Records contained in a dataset
-=-=-

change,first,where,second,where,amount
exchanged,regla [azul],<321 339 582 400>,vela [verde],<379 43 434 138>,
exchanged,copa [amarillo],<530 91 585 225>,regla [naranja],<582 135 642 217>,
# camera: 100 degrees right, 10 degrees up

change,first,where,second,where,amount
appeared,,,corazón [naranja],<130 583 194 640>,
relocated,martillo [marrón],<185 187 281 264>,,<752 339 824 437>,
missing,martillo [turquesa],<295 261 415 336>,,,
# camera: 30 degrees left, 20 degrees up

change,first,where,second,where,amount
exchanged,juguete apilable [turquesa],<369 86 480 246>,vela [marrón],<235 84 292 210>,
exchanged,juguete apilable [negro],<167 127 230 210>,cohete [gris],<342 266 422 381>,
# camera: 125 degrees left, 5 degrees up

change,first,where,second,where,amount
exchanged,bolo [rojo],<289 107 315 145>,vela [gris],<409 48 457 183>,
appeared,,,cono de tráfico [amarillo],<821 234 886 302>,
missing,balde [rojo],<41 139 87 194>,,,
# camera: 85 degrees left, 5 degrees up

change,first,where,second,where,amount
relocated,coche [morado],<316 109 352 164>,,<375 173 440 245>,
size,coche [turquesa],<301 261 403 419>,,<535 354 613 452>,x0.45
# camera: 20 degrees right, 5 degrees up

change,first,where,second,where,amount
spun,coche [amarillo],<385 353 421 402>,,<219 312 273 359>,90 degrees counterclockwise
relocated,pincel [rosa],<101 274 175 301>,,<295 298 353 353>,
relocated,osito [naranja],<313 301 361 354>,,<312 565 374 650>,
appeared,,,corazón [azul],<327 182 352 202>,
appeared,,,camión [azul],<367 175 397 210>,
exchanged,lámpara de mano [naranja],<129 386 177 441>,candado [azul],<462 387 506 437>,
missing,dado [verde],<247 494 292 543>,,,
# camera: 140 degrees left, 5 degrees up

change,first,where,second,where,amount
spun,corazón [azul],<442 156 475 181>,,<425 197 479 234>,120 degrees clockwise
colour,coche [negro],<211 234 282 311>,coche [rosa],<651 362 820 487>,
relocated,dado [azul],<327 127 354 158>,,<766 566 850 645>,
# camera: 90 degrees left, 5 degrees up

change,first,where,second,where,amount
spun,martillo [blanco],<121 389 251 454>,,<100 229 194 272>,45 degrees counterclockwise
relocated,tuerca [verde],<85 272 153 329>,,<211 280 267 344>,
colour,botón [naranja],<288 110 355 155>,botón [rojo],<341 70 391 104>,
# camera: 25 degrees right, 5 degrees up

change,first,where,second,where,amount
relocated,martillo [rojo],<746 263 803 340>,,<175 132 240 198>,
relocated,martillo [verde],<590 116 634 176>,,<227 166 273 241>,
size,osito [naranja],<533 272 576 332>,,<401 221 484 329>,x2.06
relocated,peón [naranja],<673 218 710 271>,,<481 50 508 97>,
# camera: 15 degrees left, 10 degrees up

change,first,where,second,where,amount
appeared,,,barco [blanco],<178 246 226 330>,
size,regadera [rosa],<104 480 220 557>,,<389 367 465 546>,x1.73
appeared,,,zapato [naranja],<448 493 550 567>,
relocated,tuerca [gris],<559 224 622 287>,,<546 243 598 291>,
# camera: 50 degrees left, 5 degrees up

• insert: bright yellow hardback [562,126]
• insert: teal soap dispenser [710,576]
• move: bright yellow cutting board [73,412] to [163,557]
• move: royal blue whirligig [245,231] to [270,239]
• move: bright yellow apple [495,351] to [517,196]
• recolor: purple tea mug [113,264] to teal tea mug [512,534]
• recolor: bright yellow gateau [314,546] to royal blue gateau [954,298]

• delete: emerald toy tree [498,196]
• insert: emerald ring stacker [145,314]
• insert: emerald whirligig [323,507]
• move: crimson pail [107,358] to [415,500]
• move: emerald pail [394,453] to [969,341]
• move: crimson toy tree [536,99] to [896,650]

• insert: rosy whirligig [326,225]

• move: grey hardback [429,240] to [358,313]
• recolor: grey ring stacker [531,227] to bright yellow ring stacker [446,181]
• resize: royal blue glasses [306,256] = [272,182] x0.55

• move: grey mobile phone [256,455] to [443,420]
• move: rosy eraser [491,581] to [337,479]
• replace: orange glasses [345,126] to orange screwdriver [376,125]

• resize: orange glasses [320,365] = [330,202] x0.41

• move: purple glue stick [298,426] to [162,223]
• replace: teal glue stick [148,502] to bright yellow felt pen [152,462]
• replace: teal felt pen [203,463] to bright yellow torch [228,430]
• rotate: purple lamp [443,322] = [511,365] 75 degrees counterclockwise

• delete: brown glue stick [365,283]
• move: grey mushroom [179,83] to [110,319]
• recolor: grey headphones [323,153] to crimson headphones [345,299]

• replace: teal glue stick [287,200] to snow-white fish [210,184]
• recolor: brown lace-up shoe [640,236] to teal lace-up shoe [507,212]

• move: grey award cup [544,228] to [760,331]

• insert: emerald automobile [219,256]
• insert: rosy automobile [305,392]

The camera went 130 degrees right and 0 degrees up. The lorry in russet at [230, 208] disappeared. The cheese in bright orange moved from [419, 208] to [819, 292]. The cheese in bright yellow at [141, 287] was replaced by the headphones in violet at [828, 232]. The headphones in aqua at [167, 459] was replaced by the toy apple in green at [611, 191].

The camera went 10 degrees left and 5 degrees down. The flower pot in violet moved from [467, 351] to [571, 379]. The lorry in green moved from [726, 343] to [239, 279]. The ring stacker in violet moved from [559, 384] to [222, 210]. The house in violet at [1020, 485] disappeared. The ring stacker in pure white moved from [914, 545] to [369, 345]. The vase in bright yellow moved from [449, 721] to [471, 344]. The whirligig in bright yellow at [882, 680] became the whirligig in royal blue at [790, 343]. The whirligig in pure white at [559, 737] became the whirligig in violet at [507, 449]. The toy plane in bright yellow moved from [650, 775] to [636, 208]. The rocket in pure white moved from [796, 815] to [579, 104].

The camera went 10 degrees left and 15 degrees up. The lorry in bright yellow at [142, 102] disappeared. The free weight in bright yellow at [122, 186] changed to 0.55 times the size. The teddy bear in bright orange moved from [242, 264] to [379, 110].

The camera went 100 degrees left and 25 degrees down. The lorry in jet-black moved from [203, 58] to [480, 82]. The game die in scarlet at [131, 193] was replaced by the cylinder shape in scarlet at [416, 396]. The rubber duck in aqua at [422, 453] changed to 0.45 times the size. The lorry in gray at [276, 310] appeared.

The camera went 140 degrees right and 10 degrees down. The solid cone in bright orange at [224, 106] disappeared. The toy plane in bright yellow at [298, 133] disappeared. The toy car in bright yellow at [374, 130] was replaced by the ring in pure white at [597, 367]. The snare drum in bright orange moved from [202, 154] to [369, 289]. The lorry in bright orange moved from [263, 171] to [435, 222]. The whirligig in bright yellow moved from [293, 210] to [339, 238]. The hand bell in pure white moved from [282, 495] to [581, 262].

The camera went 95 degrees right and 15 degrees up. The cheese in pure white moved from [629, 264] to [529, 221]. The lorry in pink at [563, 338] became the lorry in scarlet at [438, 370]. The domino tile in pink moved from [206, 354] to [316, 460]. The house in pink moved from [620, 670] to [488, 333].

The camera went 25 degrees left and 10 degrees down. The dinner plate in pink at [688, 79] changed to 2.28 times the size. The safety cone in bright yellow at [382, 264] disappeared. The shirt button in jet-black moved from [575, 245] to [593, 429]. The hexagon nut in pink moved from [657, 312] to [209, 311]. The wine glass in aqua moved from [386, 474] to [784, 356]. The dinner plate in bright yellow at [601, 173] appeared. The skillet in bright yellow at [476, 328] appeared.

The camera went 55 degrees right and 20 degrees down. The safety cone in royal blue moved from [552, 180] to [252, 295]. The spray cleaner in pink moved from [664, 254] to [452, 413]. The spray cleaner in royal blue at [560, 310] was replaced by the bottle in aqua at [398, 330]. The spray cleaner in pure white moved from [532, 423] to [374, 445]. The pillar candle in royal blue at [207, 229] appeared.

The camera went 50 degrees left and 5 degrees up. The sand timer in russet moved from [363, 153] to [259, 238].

-=-=-

Transcribe, exactly as written, all lines of the entries above from the first to the one containing "exchanged,copa [amarillo],<530 91", and no more.

# [REPLY]
change,first,where,second,where,amount
exchanged,regla [azul],<321 339 582 400>,vela [verde],<379 43 434 138>,
exchanged,copa [amarillo],<530 91 585 225>,regla [naranja],<582 135 642 217>,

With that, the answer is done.